Work request: Produce a copy of every line in the records that holds the string "VREF".

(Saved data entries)
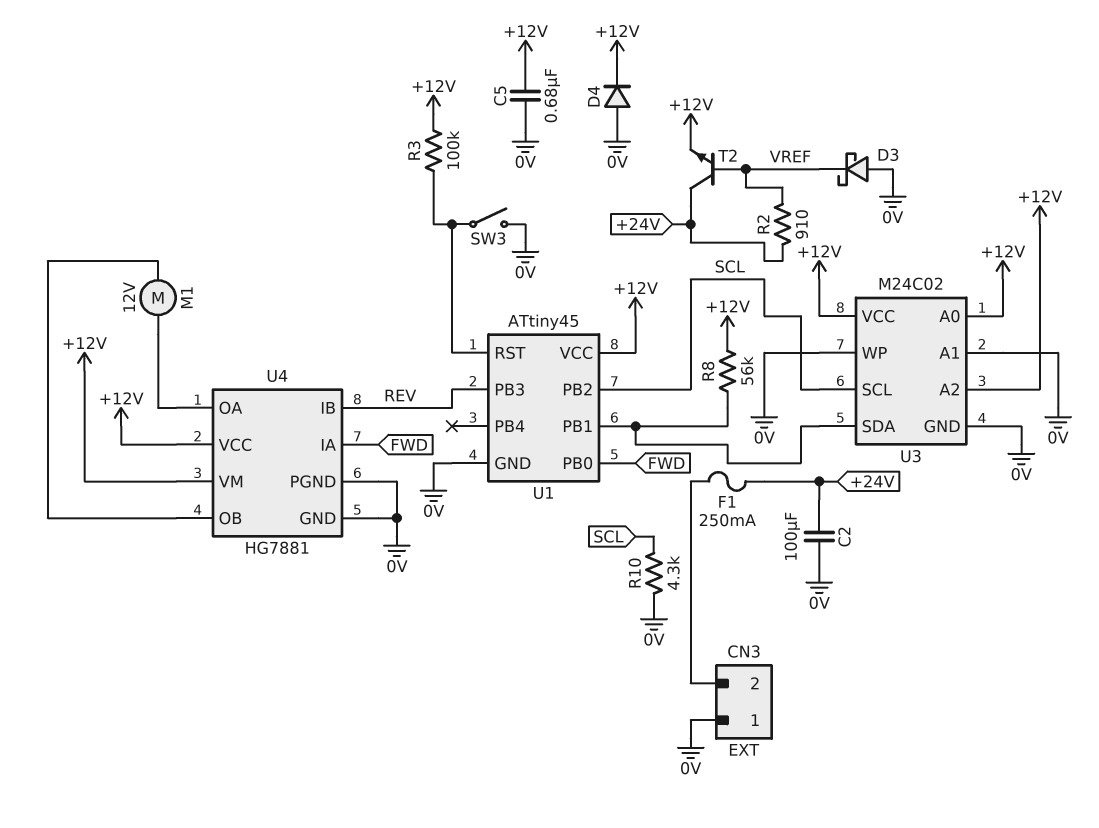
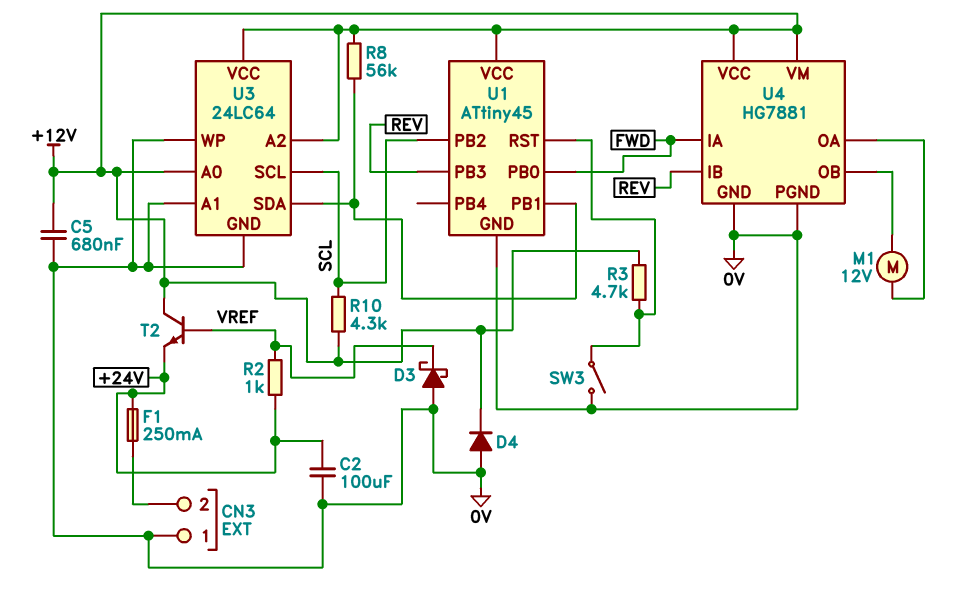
R2: 910 (+24V, VREF) -> 1k (+24V, VREF)
R3: 100k (+12V, U1/RST) -> 4.7k (+12V, U1/RST)
R10: 4.3k (0V, SCL) -> 4.3k (+12V, SCL)
T2: NPN (B VREF, C +24V, E +12V) -> NPN (B VREF, C +12V, E +24V)
U3: M24C02 -> 24LC64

Written answer:
R2: 910 (+24V, VREF) -> 1k (+24V, VREF)
T2: NPN (B VREF, C +24V, E +12V) -> NPN (B VREF, C +12V, E +24V)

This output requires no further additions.